**What is being asked**
Exactly as they appear, retype the lines from the one containing "FAN3 pin VCC: 3V3 -> none" through the final line of the data below. Leave pictures out.

**Given records**

╔══

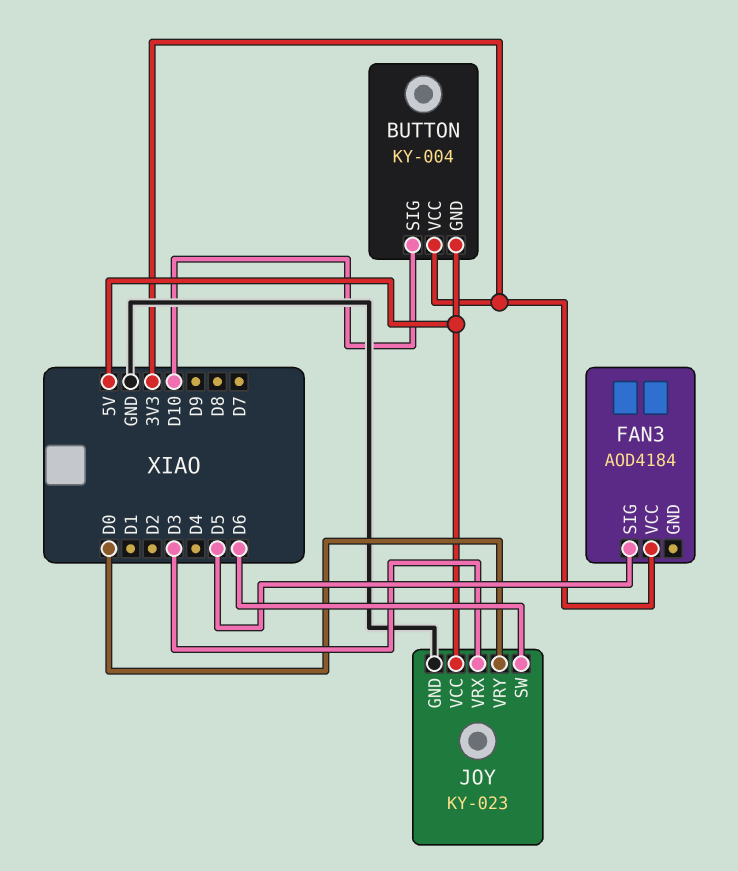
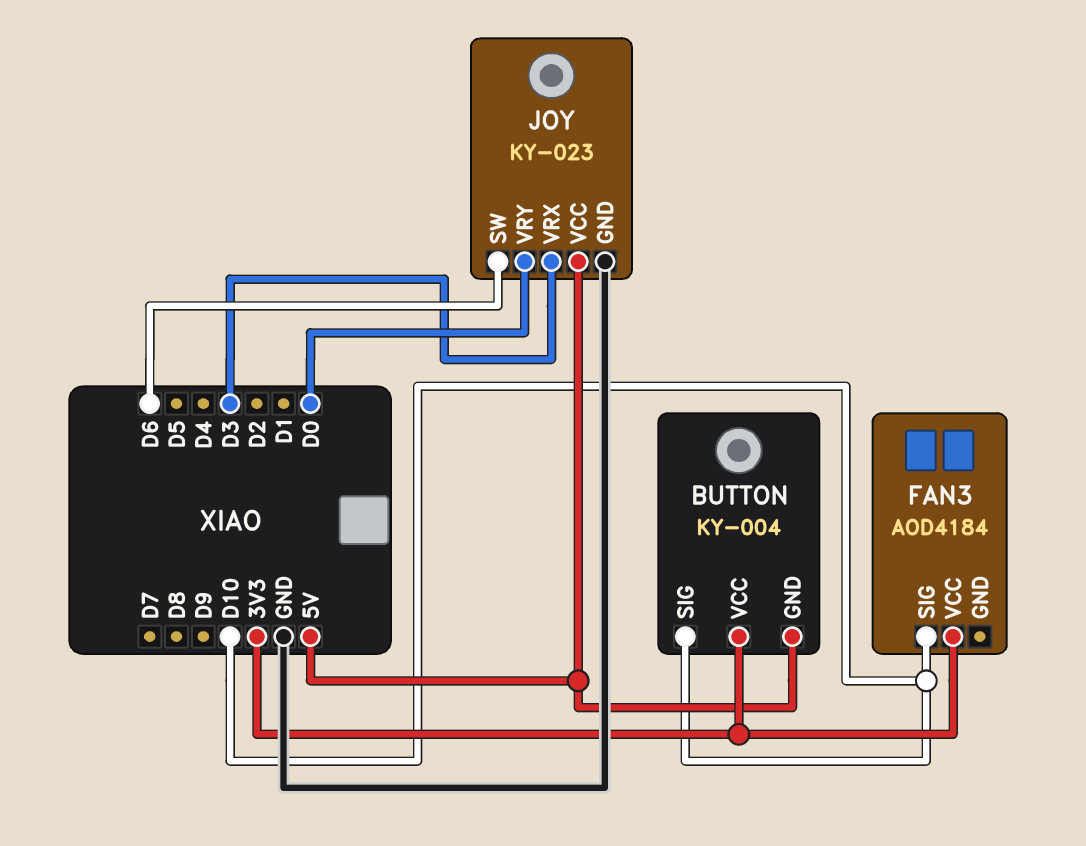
FAN3 pin SIG: D5 -> D10

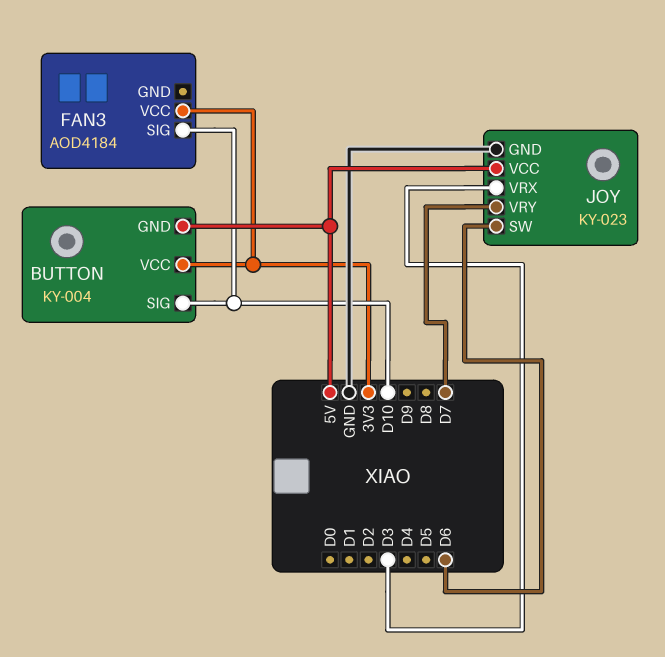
JOY pin VRY: D0 -> D7

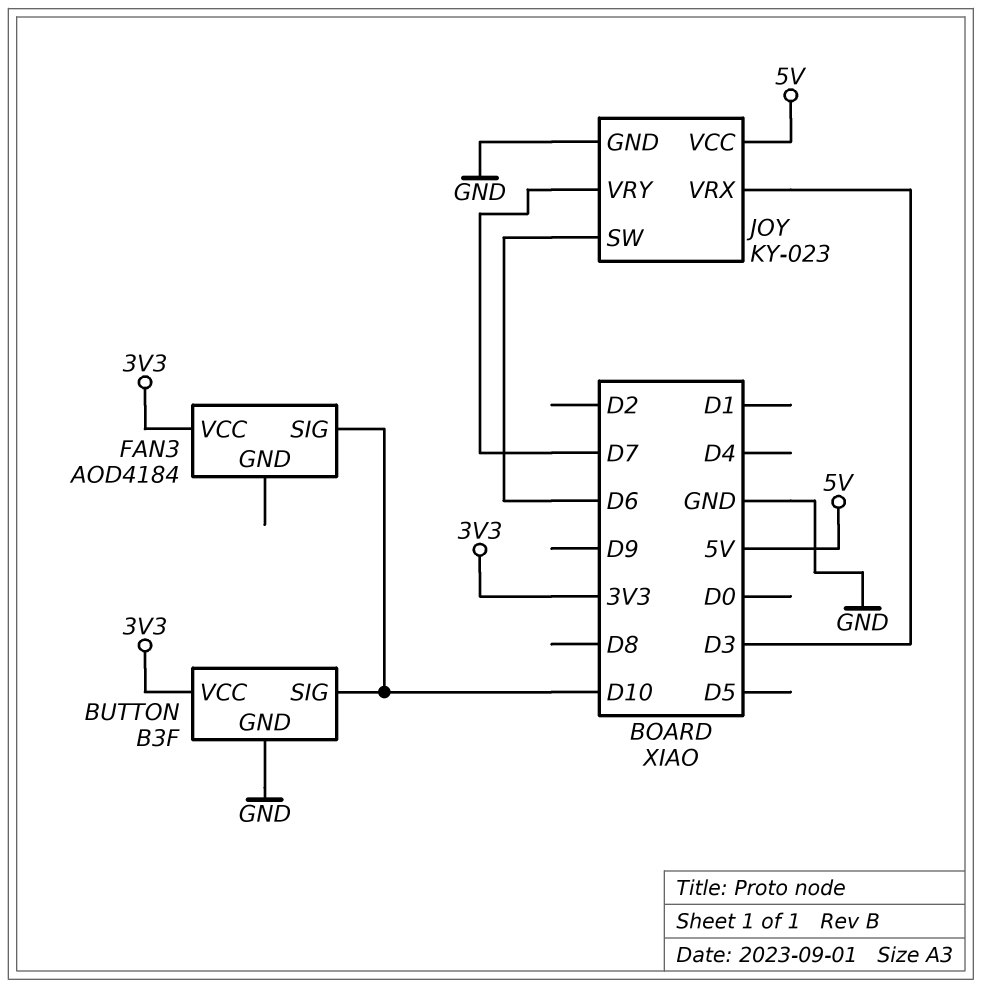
BUTTON: KY-004 -> B3F
BUTTON pin GND: 5V -> GND

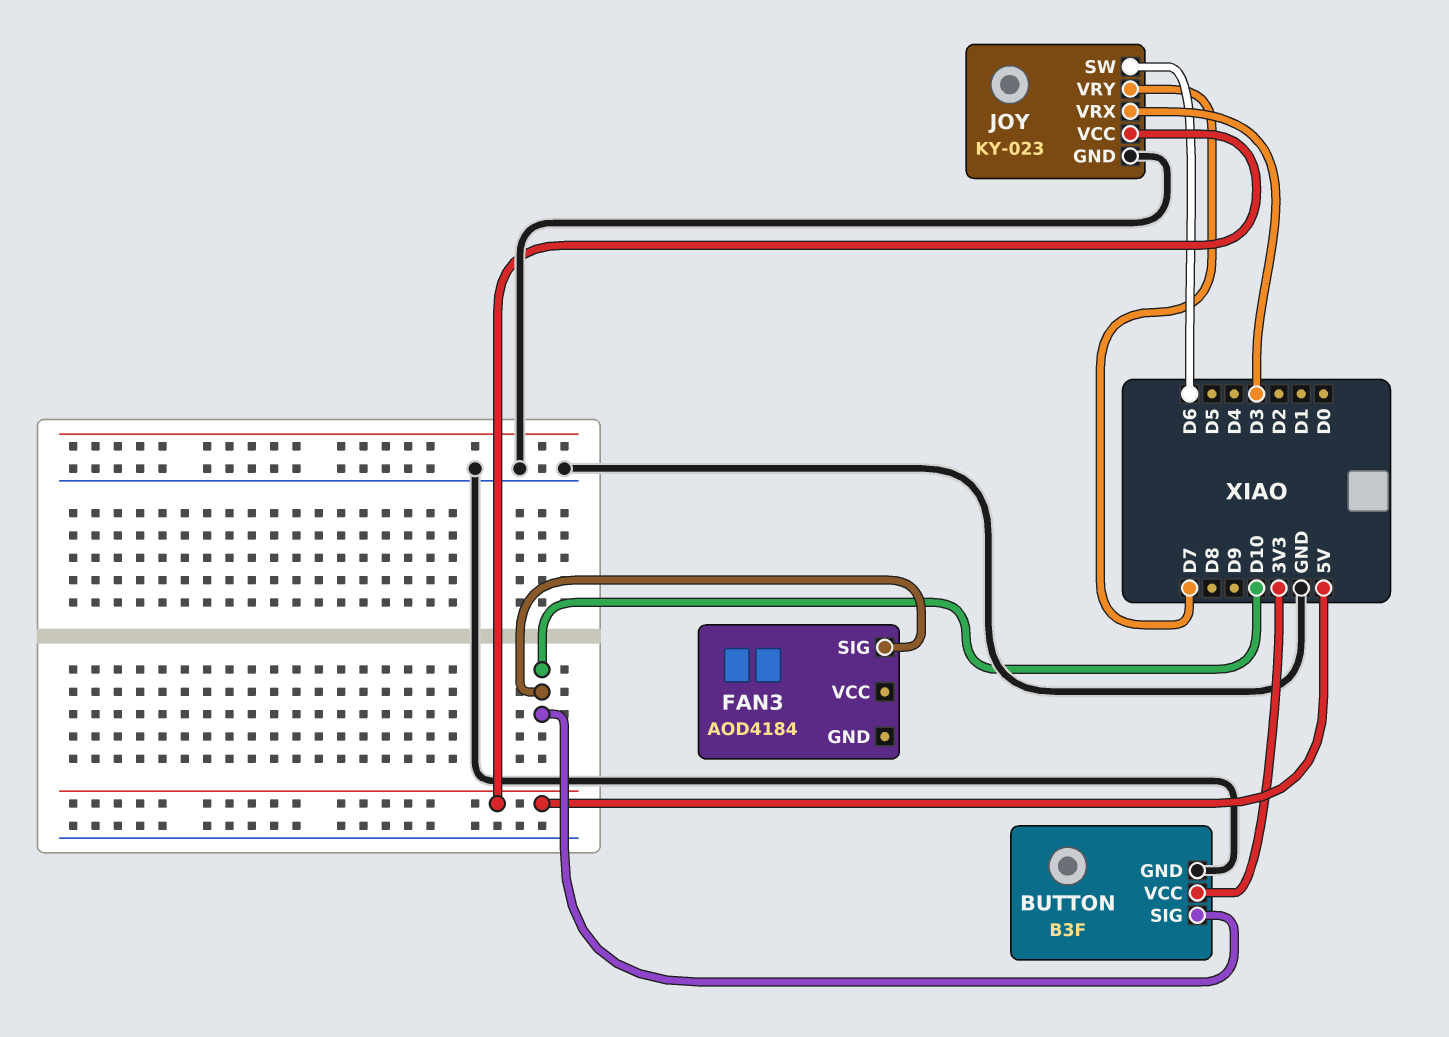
FAN3 pin VCC: 3V3 -> none

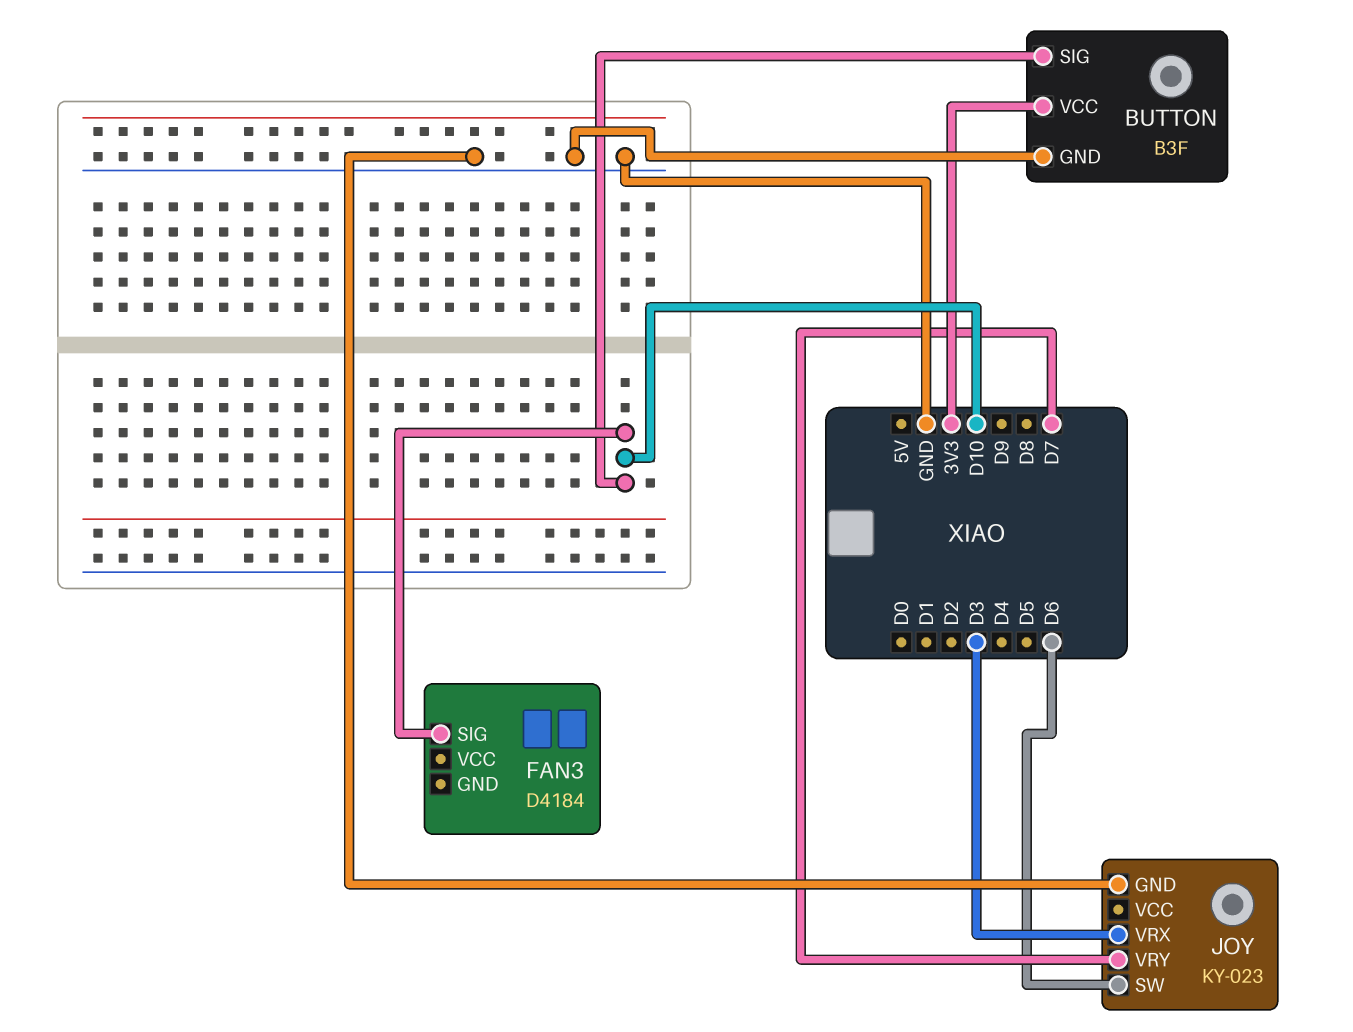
FAN3: AOD4184 -> D4184
JOY pin VCC: 5V -> none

╚══

**Your solution**
FAN3 pin VCC: 3V3 -> none

FAN3: AOD4184 -> D4184
JOY pin VCC: 5V -> none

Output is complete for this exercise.